#### Saved entries
↓↓↓
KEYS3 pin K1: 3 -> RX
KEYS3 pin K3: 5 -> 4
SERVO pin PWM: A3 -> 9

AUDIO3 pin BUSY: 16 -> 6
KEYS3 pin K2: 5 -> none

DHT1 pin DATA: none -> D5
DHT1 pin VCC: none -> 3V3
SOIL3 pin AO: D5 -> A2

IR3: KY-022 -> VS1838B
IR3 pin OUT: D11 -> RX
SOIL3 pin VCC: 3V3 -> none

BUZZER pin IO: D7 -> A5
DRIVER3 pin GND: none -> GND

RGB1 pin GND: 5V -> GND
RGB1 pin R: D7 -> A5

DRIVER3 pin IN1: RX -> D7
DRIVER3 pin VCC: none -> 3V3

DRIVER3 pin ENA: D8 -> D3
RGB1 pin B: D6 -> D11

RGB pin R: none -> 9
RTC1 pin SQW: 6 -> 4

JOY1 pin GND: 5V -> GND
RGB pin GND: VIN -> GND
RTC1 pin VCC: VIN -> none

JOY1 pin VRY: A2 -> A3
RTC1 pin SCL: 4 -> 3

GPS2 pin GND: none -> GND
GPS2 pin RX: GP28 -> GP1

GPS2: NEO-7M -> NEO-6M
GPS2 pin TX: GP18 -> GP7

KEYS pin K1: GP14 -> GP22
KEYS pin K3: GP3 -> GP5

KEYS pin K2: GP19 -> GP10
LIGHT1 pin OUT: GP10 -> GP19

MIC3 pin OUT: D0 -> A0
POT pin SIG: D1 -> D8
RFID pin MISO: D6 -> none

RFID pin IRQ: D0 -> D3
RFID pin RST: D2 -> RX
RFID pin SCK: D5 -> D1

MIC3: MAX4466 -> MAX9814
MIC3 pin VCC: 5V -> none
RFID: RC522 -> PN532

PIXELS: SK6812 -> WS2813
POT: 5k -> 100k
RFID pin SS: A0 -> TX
↑↑↑
#### WORK INSTRUCTIONS
Reproduce the records above with every character intact.

#### REPLY
KEYS3 pin K1: 3 -> RX
KEYS3 pin K3: 5 -> 4
SERVO pin PWM: A3 -> 9

AUDIO3 pin BUSY: 16 -> 6
KEYS3 pin K2: 5 -> none

DHT1 pin DATA: none -> D5
DHT1 pin VCC: none -> 3V3
SOIL3 pin AO: D5 -> A2

IR3: KY-022 -> VS1838B
IR3 pin OUT: D11 -> RX
SOIL3 pin VCC: 3V3 -> none

BUZZER pin IO: D7 -> A5
DRIVER3 pin GND: none -> GND

RGB1 pin GND: 5V -> GND
RGB1 pin R: D7 -> A5

DRIVER3 pin IN1: RX -> D7
DRIVER3 pin VCC: none -> 3V3

DRIVER3 pin ENA: D8 -> D3
RGB1 pin B: D6 -> D11

RGB pin R: none -> 9
RTC1 pin SQW: 6 -> 4

JOY1 pin GND: 5V -> GND
RGB pin GND: VIN -> GND
RTC1 pin VCC: VIN -> none

JOY1 pin VRY: A2 -> A3
RTC1 pin SCL: 4 -> 3

GPS2 pin GND: none -> GND
GPS2 pin RX: GP28 -> GP1

GPS2: NEO-7M -> NEO-6M
GPS2 pin TX: GP18 -> GP7

KEYS pin K1: GP14 -> GP22
KEYS pin K3: GP3 -> GP5

KEYS pin K2: GP19 -> GP10
LIGHT1 pin OUT: GP10 -> GP19

MIC3 pin OUT: D0 -> A0
POT pin SIG: D1 -> D8
RFID pin MISO: D6 -> none

RFID pin IRQ: D0 -> D3
RFID pin RST: D2 -> RX
RFID pin SCK: D5 -> D1

MIC3: MAX4466 -> MAX9814
MIC3 pin VCC: 5V -> none
RFID: RC522 -> PN532

PIXELS: SK6812 -> WS2813
POT: 5k -> 100k
RFID pin SS: A0 -> TX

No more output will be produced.